### What you have to do:
For every record, give an exact copy that has no pictures in it.

### Data:
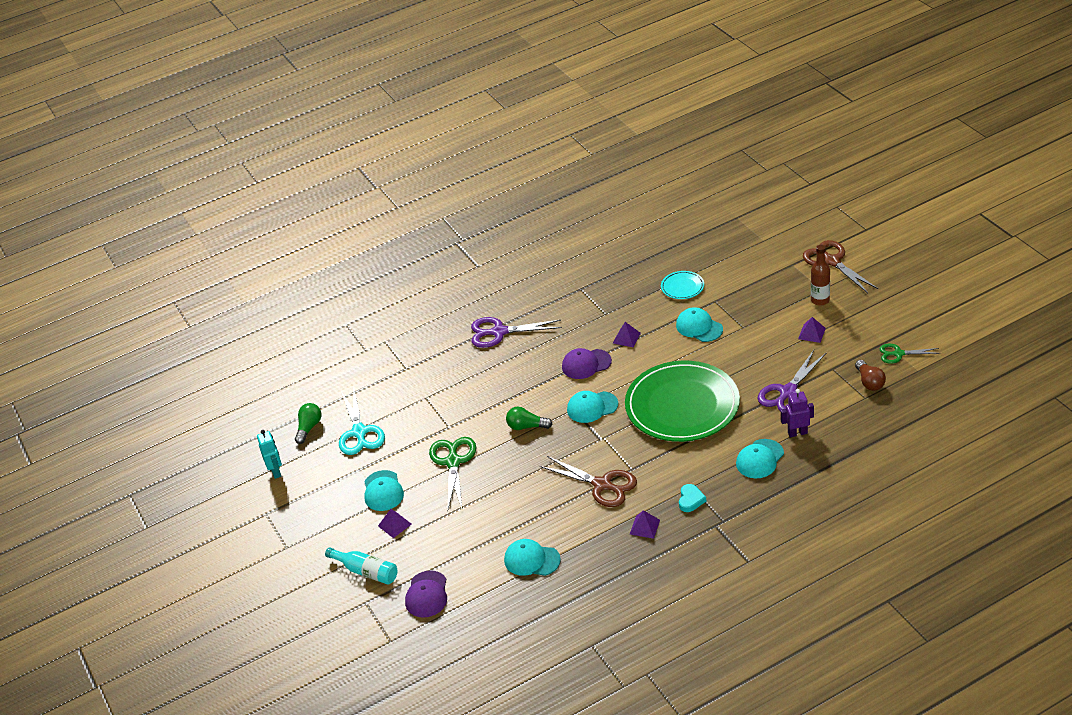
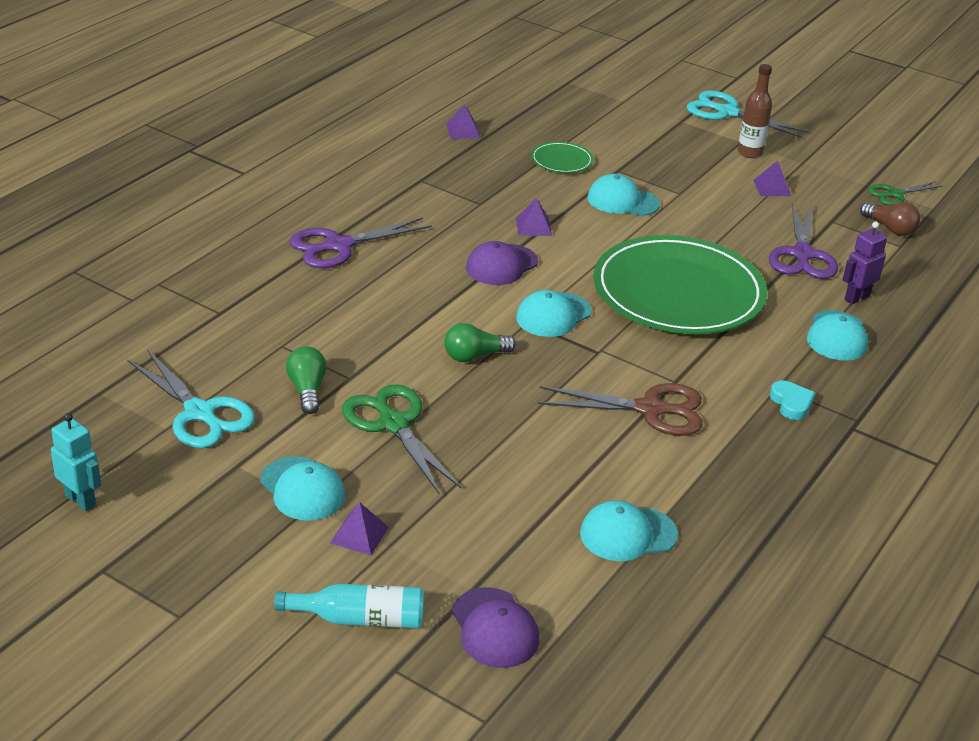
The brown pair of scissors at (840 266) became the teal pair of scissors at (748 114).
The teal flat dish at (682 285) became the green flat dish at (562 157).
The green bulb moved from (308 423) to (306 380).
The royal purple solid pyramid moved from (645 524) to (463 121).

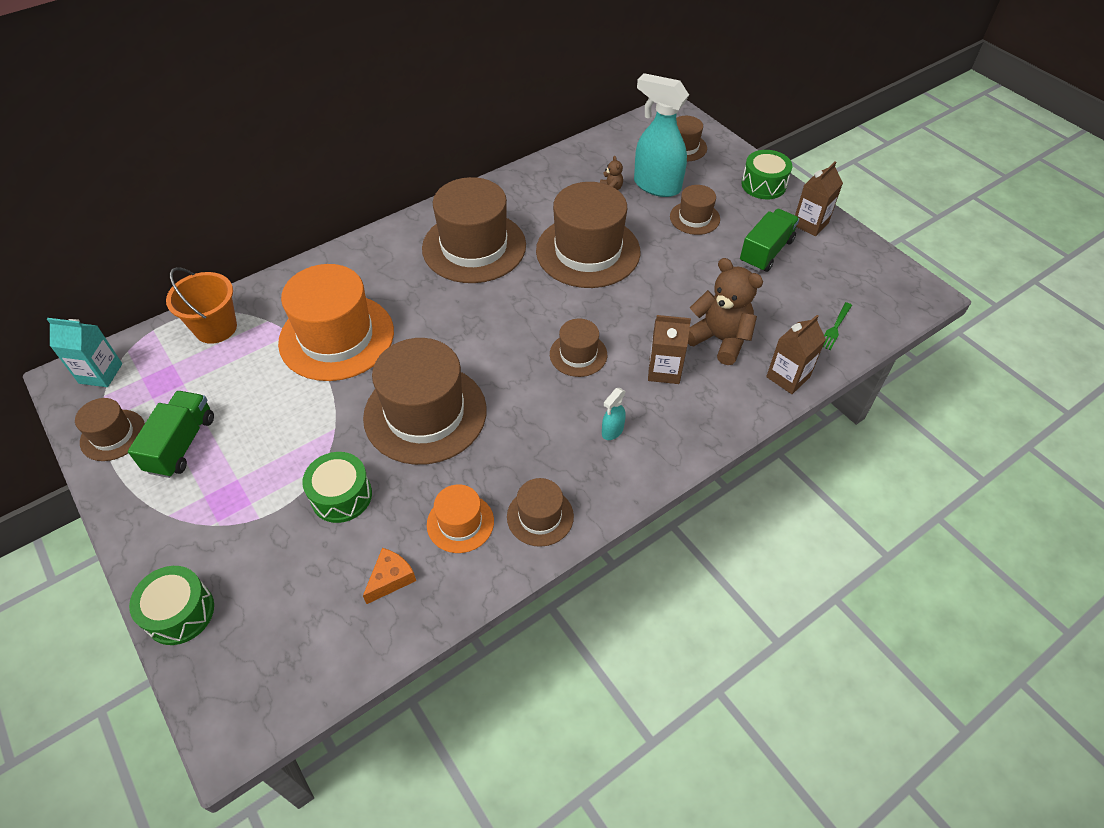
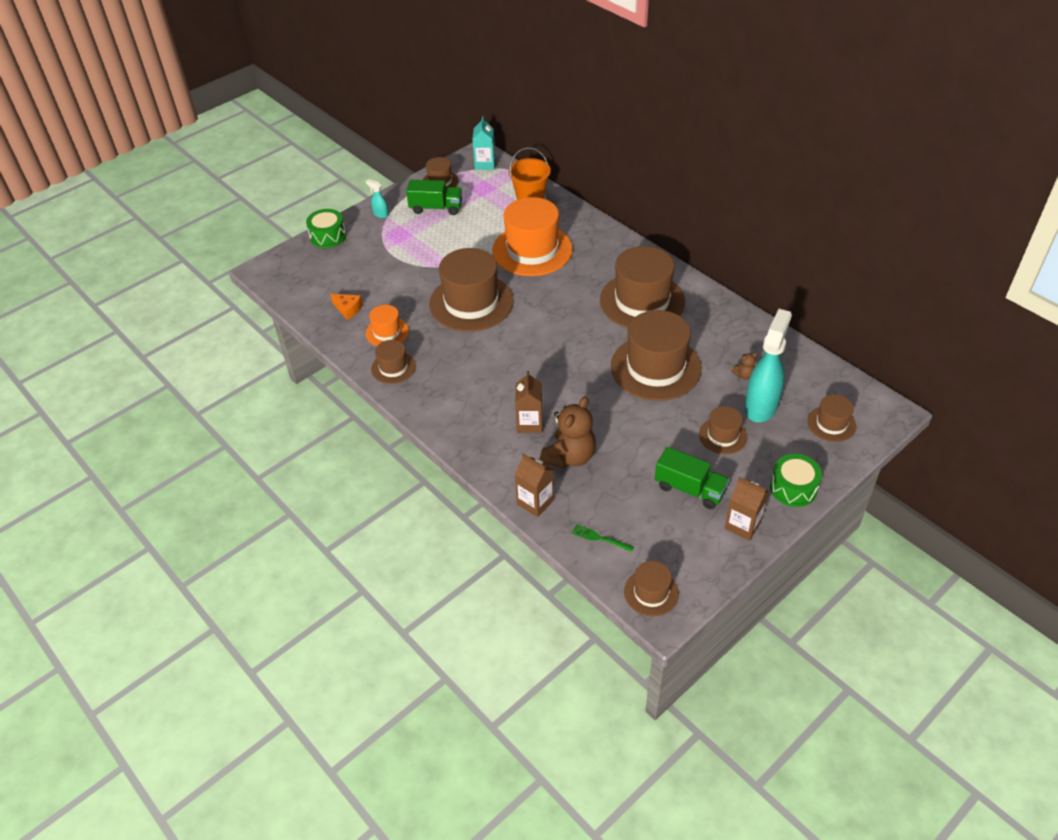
The brown top hat moved from (578 348) to (651 589).
The teal spray cleaner moved from (614 414) to (377 198).
The green toy drum at (337 487) disappeared.

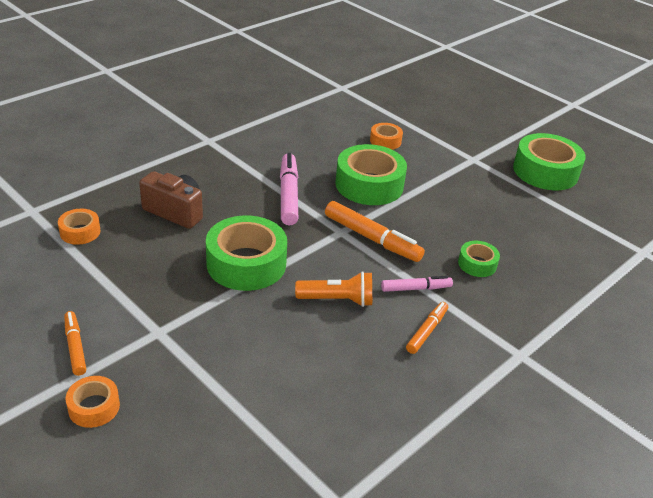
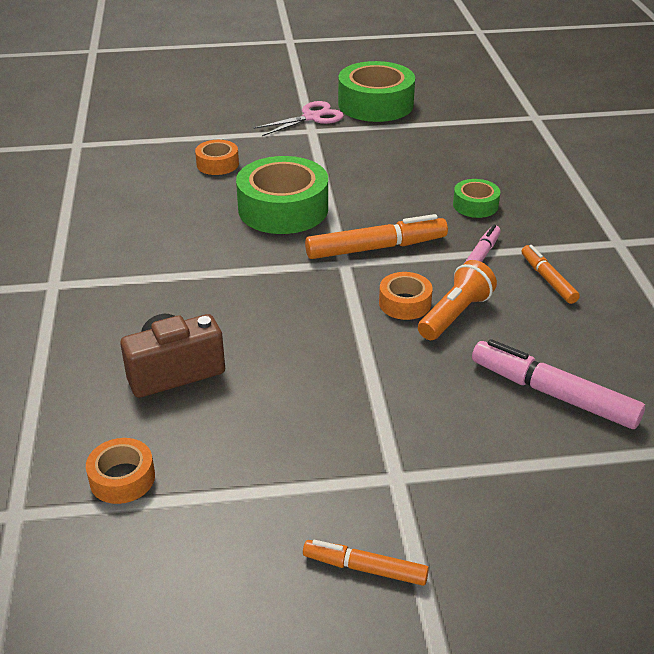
The rosy marker moved from (289 189) to (558 384).
The green tape at (246 253) disappeared.
The orange-coloured tape moved from (93 402) to (406 296).
The rosy pair of scissors at (298 118) appeared.

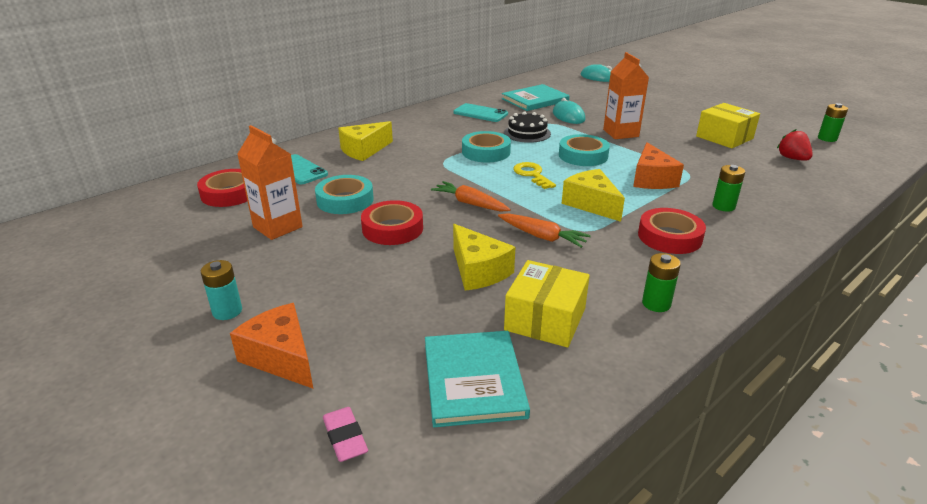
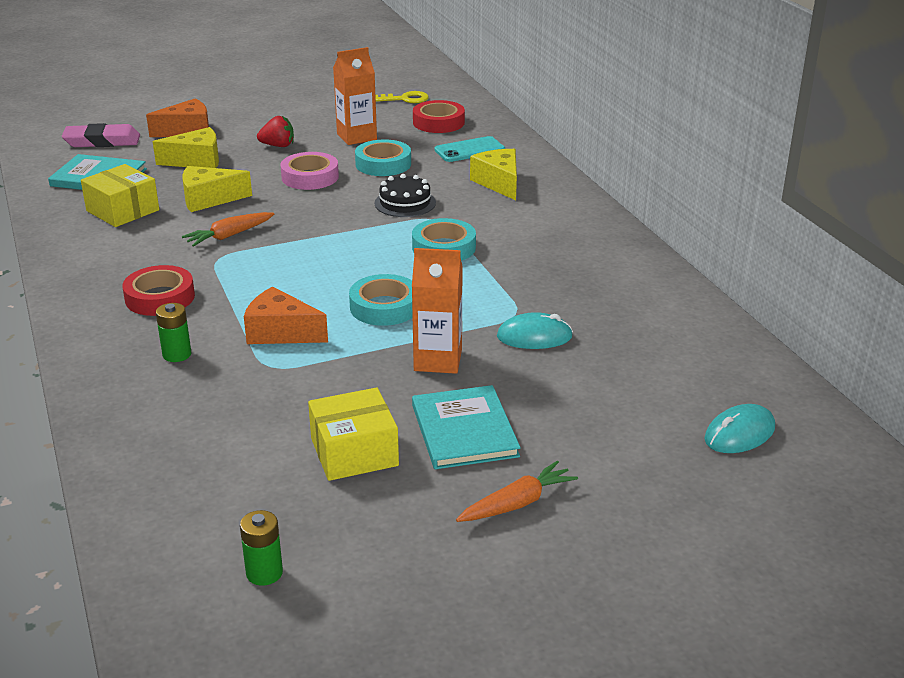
The teal hardback moved from (536 97) to (466 427).
The teal phone at (480 112) disappeared.
The jet-black gateau moved from (527 127) to (405 195).
The scarlet strawberry moved from (795 145) to (275 131).
The yellow key moved from (534 175) to (402 97).
The yellow cheese wedge moved from (593 195) to (186 147).
The orange-coloured root vegetable moved from (471 196) to (517 491).
The scarlet tape at (392 222) became the rosy tape at (309 171).
The green power cell at (661 282) disappeared.
The teal power cell at (221 290) disappeared.
The rosy pencil eraser at (345 434) changed to 1.76 times the size.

### Completed exercise:
The brown pair of scissors at (840 266) became the teal pair of scissors at (748 114).
The teal flat dish at (682 285) became the green flat dish at (562 157).
The green bulb moved from (308 423) to (306 380).
The royal purple solid pyramid moved from (645 524) to (463 121).

The brown top hat moved from (578 348) to (651 589).
The teal spray cleaner moved from (614 414) to (377 198).
The green toy drum at (337 487) disappeared.

The rosy marker moved from (289 189) to (558 384).
The green tape at (246 253) disappeared.
The orange-coloured tape moved from (93 402) to (406 296).
The rosy pair of scissors at (298 118) appeared.

The teal hardback moved from (536 97) to (466 427).
The teal phone at (480 112) disappeared.
The jet-black gateau moved from (527 127) to (405 195).
The scarlet strawberry moved from (795 145) to (275 131).
The yellow key moved from (534 175) to (402 97).
The yellow cheese wedge moved from (593 195) to (186 147).
The orange-coloured root vegetable moved from (471 196) to (517 491).
The scarlet tape at (392 222) became the rosy tape at (309 171).
The green power cell at (661 282) disappeared.
The teal power cell at (221 290) disappeared.
The rosy pencil eraser at (345 434) changed to 1.76 times the size.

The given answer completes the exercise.